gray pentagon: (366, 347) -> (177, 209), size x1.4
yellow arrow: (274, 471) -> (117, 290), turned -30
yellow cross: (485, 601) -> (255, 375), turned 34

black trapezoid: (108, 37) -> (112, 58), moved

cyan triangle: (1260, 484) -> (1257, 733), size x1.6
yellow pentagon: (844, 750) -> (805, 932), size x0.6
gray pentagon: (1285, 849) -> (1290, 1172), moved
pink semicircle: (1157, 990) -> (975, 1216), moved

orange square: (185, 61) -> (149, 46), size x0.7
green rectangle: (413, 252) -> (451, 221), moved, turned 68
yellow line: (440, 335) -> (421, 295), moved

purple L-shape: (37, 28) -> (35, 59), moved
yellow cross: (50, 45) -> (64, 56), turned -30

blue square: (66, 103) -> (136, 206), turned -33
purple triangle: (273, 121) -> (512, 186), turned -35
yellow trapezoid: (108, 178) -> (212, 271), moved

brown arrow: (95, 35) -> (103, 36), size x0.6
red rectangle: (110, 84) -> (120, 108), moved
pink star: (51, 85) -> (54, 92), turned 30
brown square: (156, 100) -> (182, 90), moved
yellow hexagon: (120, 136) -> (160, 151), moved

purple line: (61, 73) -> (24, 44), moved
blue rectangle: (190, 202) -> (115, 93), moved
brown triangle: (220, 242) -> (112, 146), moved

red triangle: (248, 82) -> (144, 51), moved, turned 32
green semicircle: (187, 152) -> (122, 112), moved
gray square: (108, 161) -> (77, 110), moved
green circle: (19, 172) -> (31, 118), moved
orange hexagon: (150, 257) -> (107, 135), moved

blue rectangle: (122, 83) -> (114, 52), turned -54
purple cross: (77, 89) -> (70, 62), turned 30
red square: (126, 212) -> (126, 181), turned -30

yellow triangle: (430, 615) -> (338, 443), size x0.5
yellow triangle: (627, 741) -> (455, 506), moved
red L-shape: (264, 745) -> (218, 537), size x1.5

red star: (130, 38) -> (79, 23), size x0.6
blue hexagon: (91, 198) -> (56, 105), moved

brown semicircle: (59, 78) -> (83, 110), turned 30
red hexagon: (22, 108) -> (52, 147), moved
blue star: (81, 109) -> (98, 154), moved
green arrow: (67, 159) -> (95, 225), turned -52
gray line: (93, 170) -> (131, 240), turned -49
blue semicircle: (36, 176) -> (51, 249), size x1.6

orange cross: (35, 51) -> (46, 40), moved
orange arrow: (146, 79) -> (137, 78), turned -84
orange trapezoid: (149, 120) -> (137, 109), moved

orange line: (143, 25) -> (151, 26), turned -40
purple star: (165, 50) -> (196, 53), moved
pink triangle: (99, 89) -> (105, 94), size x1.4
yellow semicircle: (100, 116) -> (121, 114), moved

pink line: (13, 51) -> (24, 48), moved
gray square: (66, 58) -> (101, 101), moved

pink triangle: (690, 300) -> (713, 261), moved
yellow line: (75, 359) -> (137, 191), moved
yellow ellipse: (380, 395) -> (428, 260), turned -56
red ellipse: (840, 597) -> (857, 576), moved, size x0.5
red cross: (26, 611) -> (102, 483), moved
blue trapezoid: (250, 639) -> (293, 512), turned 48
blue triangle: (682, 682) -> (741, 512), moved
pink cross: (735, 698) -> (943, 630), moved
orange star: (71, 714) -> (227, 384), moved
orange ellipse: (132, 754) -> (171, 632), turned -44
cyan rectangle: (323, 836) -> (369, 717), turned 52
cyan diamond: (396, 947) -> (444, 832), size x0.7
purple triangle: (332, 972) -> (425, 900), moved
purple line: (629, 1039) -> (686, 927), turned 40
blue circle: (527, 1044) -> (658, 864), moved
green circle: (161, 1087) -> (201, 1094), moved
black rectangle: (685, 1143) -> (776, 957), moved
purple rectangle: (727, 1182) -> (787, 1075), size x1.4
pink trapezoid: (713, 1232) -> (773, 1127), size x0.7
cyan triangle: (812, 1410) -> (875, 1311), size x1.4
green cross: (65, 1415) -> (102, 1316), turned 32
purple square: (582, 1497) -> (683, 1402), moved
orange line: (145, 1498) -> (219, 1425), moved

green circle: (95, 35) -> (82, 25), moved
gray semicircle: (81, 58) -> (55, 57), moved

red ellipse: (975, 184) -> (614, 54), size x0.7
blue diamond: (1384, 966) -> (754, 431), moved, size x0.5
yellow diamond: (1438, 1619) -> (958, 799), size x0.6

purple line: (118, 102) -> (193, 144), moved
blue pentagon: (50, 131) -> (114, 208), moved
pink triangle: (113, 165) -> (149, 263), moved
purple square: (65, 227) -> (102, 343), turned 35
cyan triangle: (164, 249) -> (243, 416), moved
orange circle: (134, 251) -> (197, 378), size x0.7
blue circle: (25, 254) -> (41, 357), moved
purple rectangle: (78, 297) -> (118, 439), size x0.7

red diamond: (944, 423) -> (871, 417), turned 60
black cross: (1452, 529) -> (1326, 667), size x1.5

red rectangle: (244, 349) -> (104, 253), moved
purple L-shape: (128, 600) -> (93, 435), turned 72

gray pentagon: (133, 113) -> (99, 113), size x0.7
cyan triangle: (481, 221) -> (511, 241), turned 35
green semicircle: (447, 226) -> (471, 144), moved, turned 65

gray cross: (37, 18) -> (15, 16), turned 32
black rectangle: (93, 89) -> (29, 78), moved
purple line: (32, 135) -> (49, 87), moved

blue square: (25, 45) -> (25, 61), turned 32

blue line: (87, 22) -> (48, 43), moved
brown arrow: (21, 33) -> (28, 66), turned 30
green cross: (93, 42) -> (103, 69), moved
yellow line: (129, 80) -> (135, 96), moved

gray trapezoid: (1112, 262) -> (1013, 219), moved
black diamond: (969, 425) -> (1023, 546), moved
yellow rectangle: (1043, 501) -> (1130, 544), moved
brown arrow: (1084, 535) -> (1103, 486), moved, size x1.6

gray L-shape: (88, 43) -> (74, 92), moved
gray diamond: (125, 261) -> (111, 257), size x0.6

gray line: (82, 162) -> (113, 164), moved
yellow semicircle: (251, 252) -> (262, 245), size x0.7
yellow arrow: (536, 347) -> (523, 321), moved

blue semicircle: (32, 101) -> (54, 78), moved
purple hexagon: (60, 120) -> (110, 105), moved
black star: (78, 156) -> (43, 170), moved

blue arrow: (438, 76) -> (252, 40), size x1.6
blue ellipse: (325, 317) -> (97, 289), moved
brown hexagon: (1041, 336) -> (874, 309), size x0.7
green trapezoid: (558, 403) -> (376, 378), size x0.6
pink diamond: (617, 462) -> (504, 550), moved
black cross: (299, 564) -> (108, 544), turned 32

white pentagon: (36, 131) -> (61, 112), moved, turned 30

········

Task to carry out>
Nothing beyond the lines from the start of the entries through the line with "blue rectangle: (190, 202)" should appear. Repeat those lines exactly, both ends included.

Task response>
gray pentagon: (366, 347) -> (177, 209), size x1.4
yellow arrow: (274, 471) -> (117, 290), turned -30
yellow cross: (485, 601) -> (255, 375), turned 34

black trapezoid: (108, 37) -> (112, 58), moved

cyan triangle: (1260, 484) -> (1257, 733), size x1.6
yellow pentagon: (844, 750) -> (805, 932), size x0.6
gray pentagon: (1285, 849) -> (1290, 1172), moved
pink semicircle: (1157, 990) -> (975, 1216), moved

orange square: (185, 61) -> (149, 46), size x0.7
green rectangle: (413, 252) -> (451, 221), moved, turned 68
yellow line: (440, 335) -> (421, 295), moved

purple L-shape: (37, 28) -> (35, 59), moved
yellow cross: (50, 45) -> (64, 56), turned -30

blue square: (66, 103) -> (136, 206), turned -33
purple triangle: (273, 121) -> (512, 186), turned -35
yellow trapezoid: (108, 178) -> (212, 271), moved

brown arrow: (95, 35) -> (103, 36), size x0.6
red rectangle: (110, 84) -> (120, 108), moved
pink star: (51, 85) -> (54, 92), turned 30
brown square: (156, 100) -> (182, 90), moved
yellow hexagon: (120, 136) -> (160, 151), moved

purple line: (61, 73) -> (24, 44), moved
blue rectangle: (190, 202) -> (115, 93), moved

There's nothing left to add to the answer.